Required work
Copy every line of the data exactly, keeping out any picture.
::: Information supplied :::
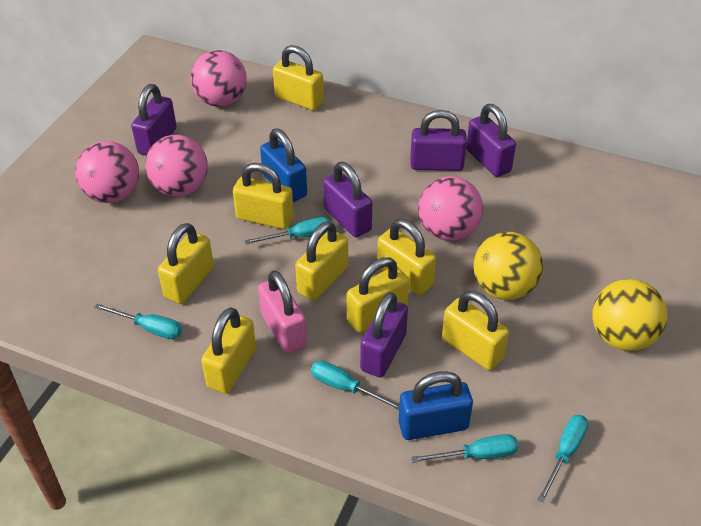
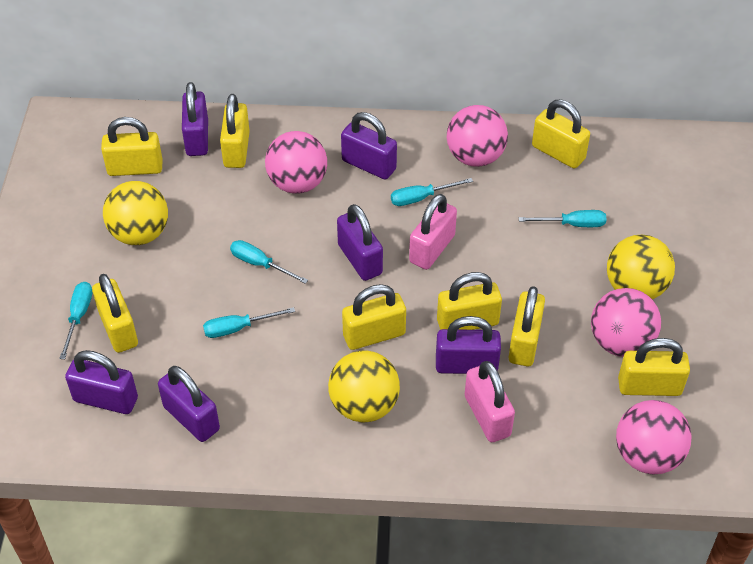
blue padlock: 2 -> 0
pink padlock: 1 -> 2
purple padlock: 5 -> 6
yellow ball: 2 -> 3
:::
Your response
blue padlock: 2 -> 0
pink padlock: 1 -> 2
purple padlock: 5 -> 6
yellow ball: 2 -> 3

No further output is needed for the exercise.